*DATA RECORDS*
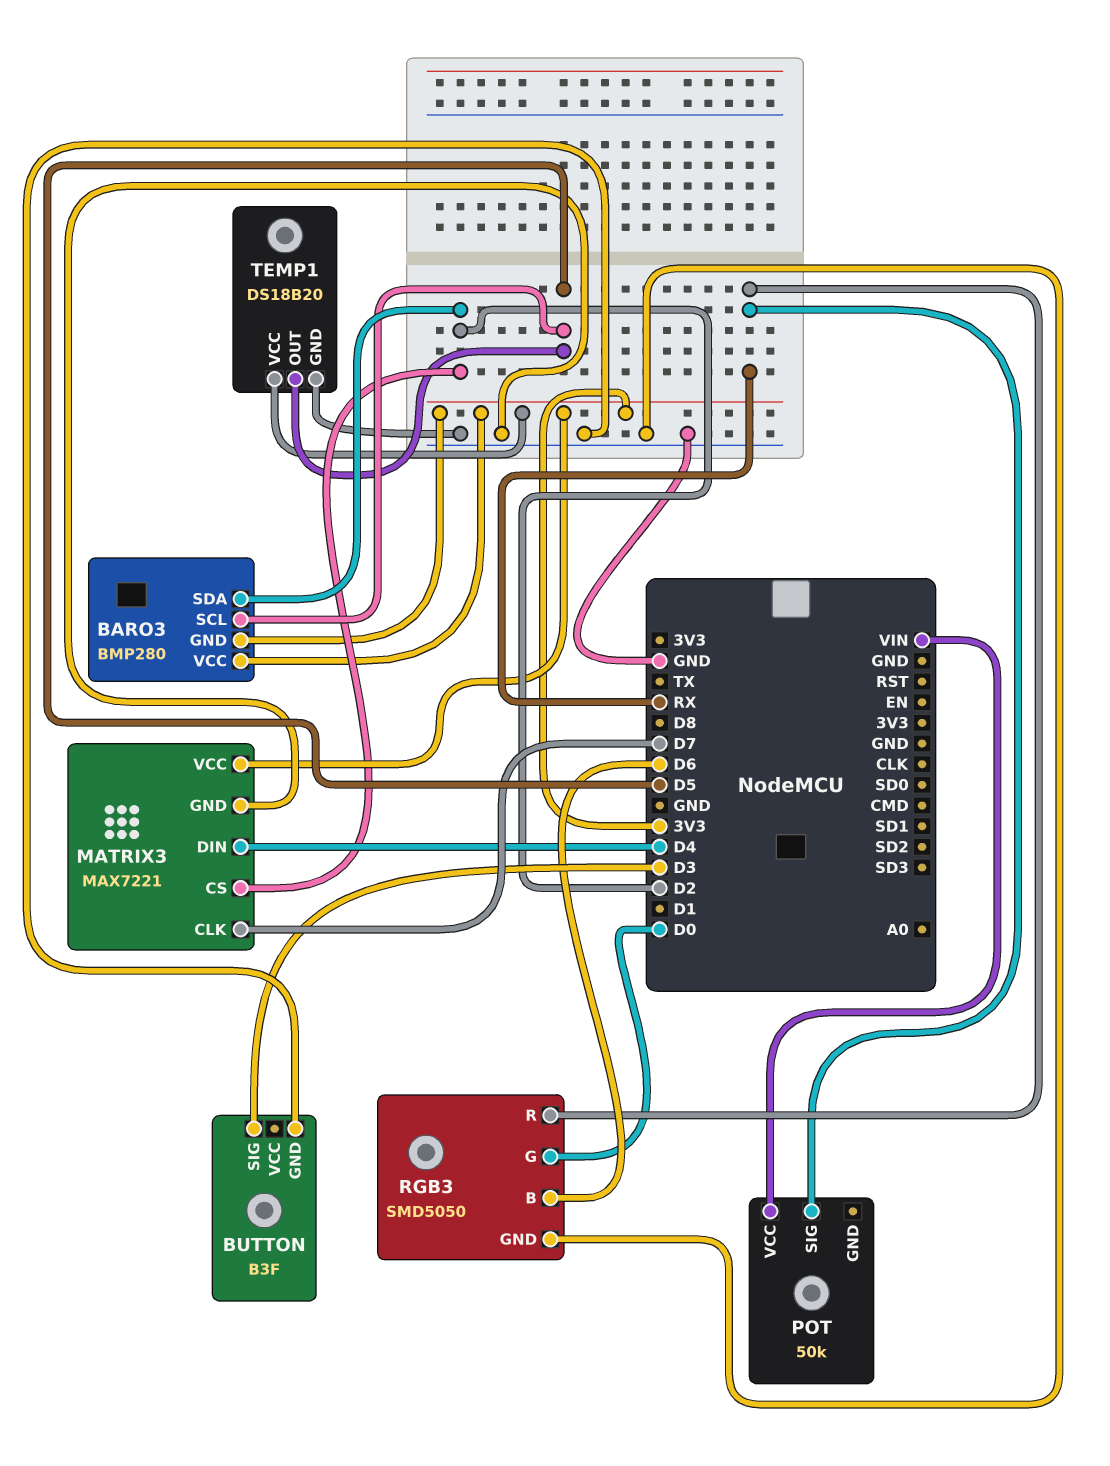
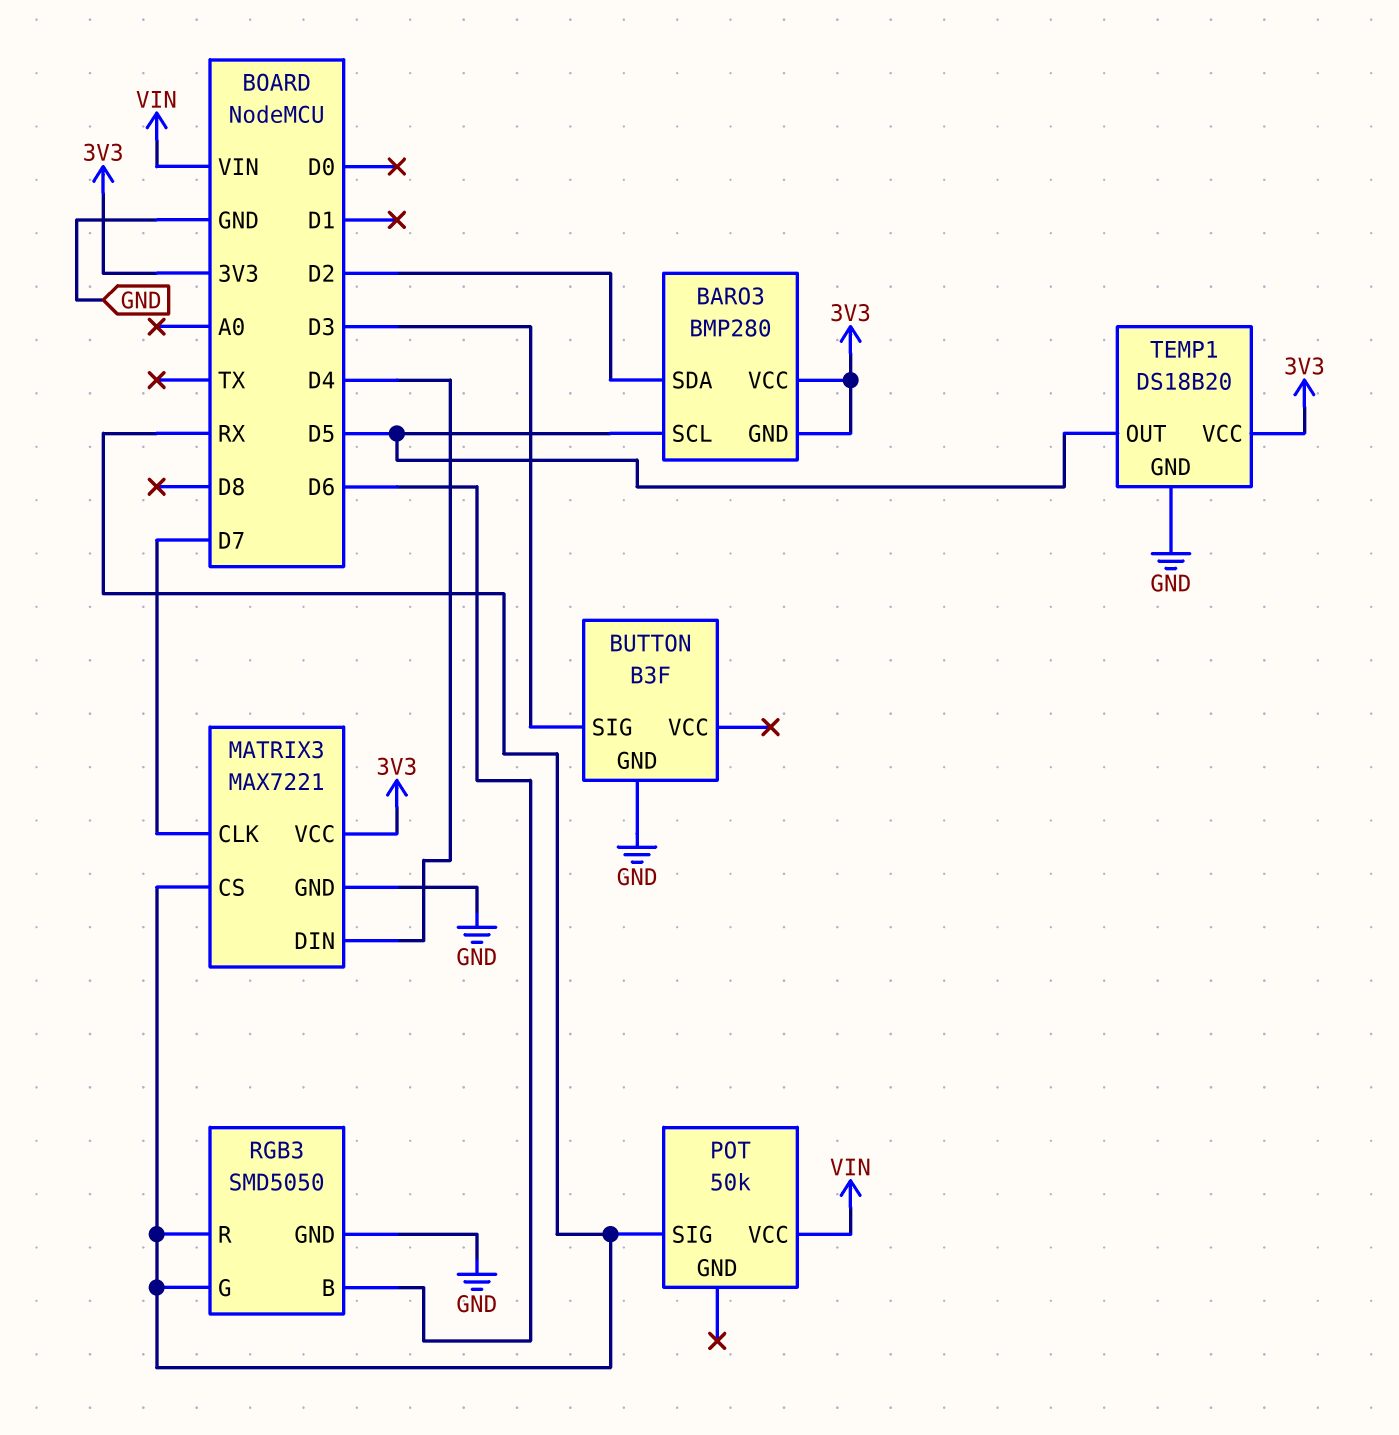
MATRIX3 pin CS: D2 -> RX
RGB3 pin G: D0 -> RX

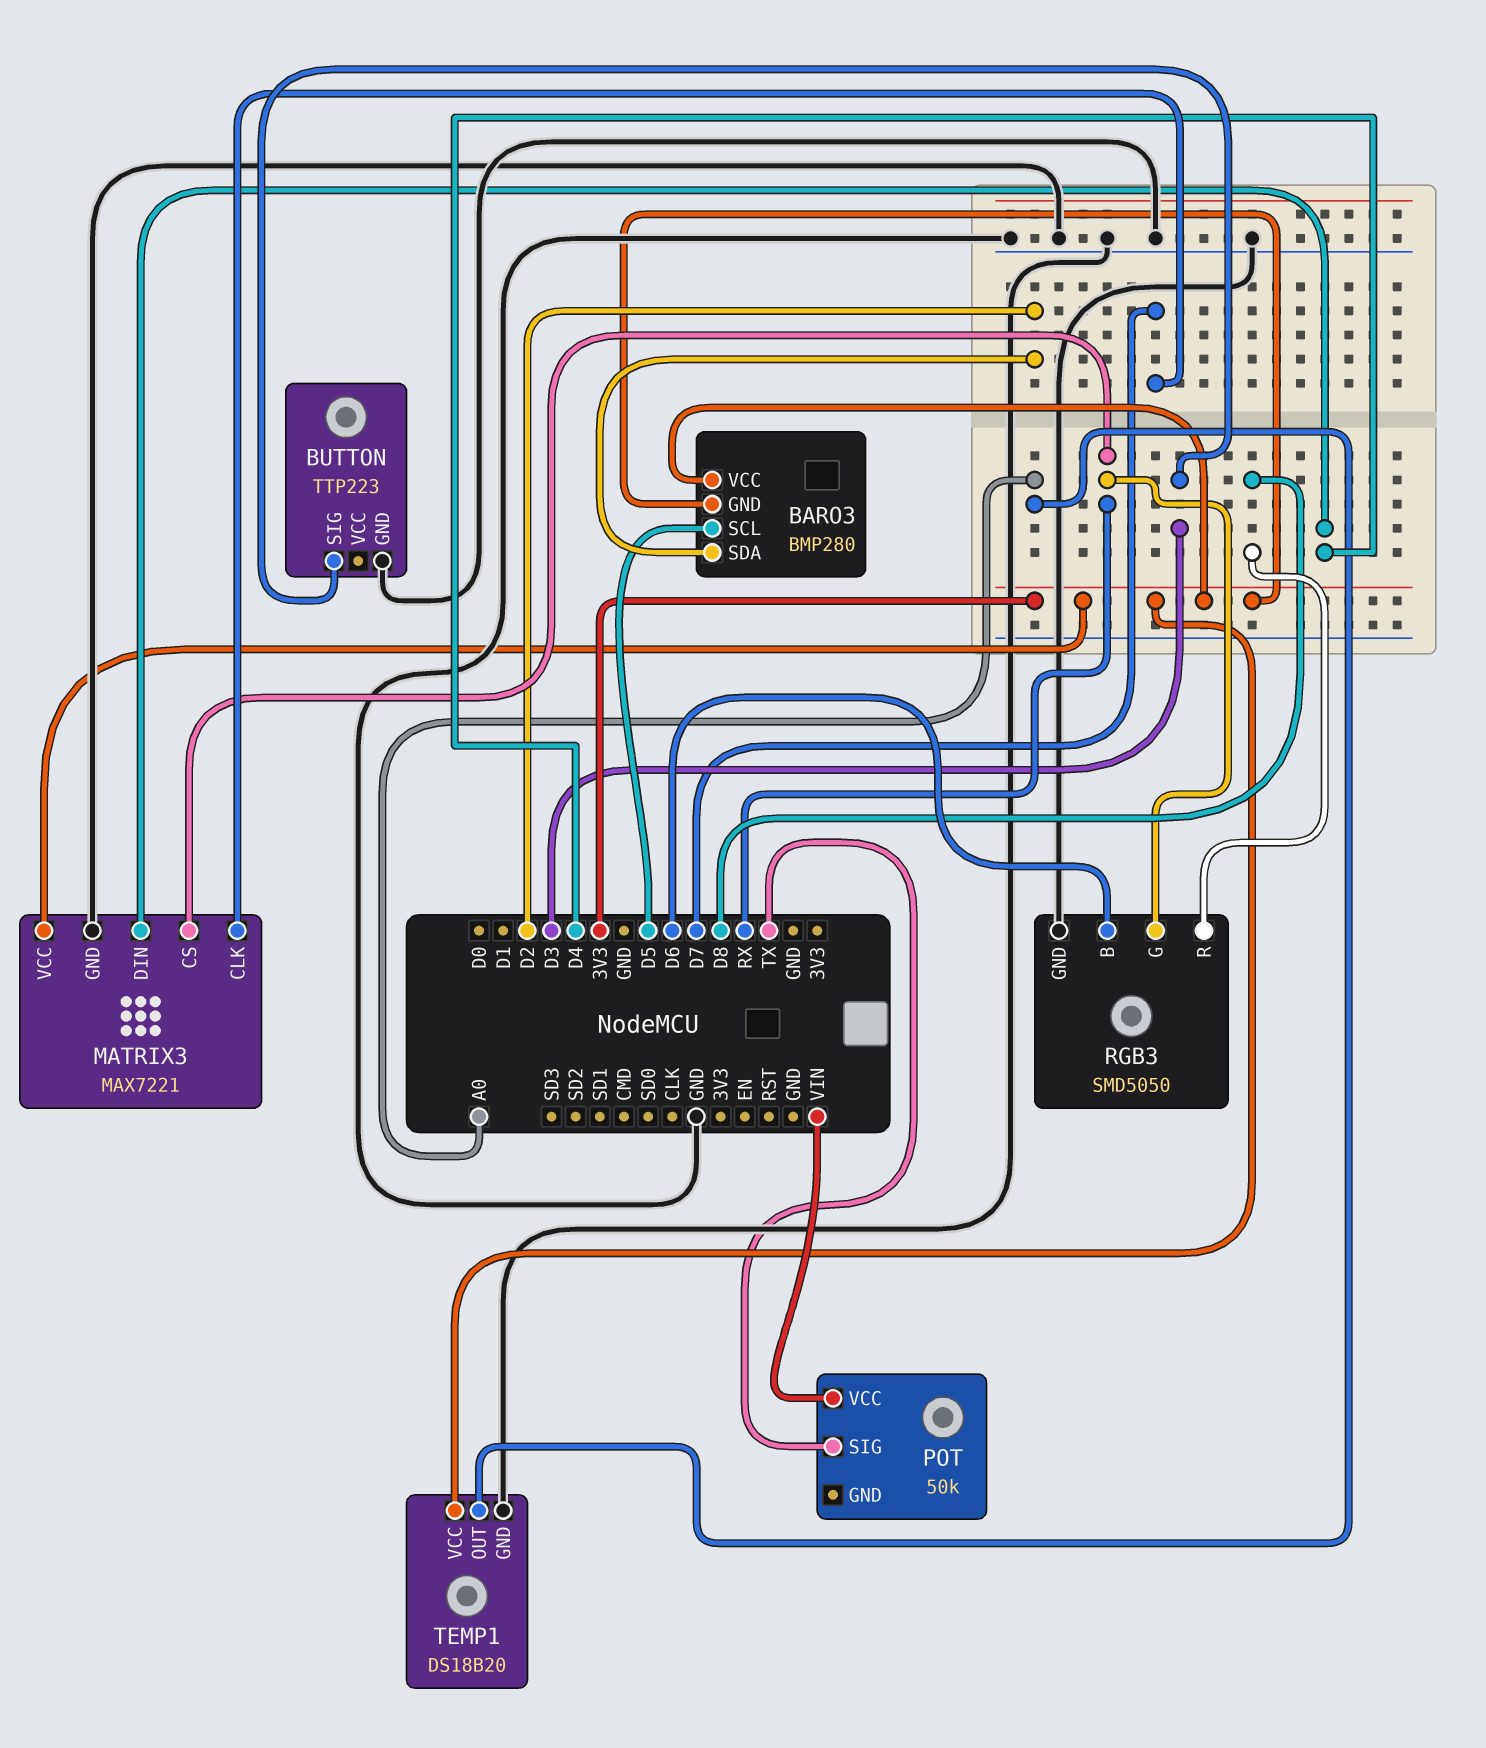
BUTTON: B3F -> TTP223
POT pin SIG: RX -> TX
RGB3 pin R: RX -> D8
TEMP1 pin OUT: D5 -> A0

*WORK TASK*
Your task is to restate, word for word, each line from the one that includes "POT pin SIG: RX -> TX" to the end of the records, with both ends included and nothing else.

*REPLY TO THE EXERCISE*
POT pin SIG: RX -> TX
RGB3 pin R: RX -> D8
TEMP1 pin OUT: D5 -> A0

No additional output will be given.